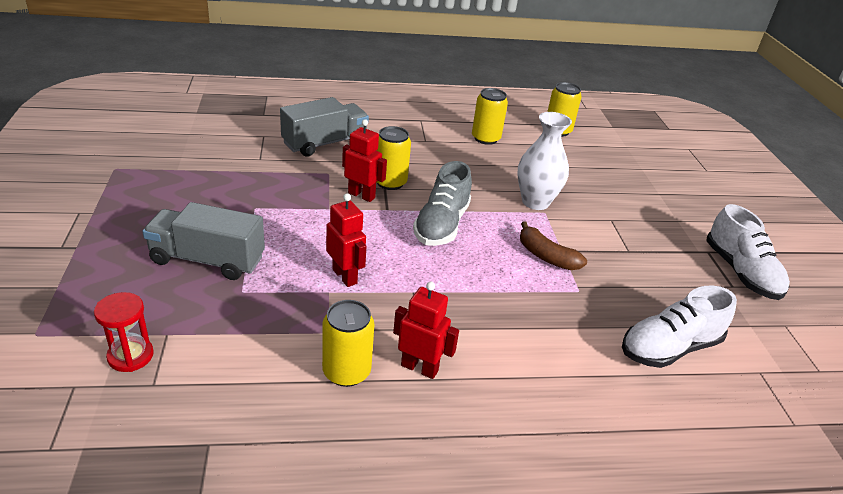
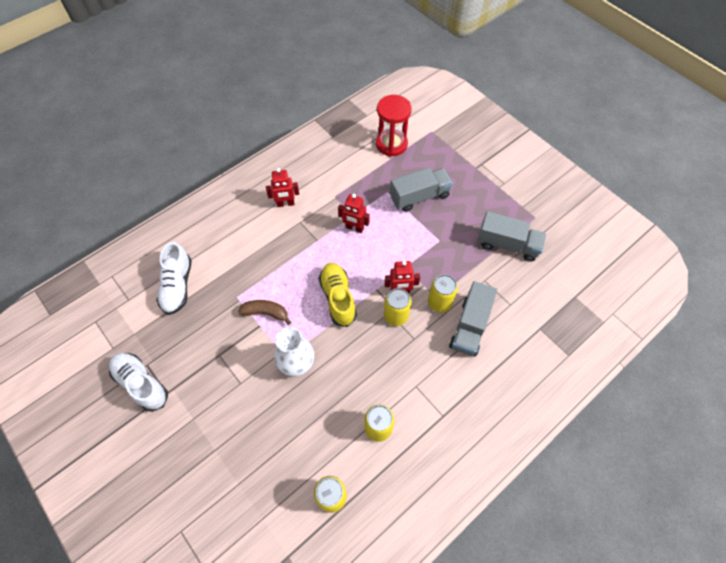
camera: 150 degrees right, 25 degrees up
(130, 356) = (391, 144): red hourglass -> red hourglass, size x1.73
(188, 167) = (507, 245): none -> grey truck
(346, 371) = (312, 185): yellow can -> yellow can (439, 302)
(441, 225) = (338, 298): grey shoe -> yellow shoe
(669, 348) = (177, 286): white shoe -> white shoe turned 150 degrees clockwise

+++++

_WHAT THE TASK REQUIRES_. Each entry should come back exactly as written, with its pictures omitted.

_OUTPUT BELOW_.
camera: 150 degrees right, 25 degrees up
(130, 356) = (391, 144): red hourglass -> red hourglass, size x1.73
(188, 167) = (507, 245): none -> grey truck
(346, 371) = (312, 185): yellow can -> yellow can (439, 302)
(441, 225) = (338, 298): grey shoe -> yellow shoe
(669, 348) = (177, 286): white shoe -> white shoe turned 150 degrees clockwise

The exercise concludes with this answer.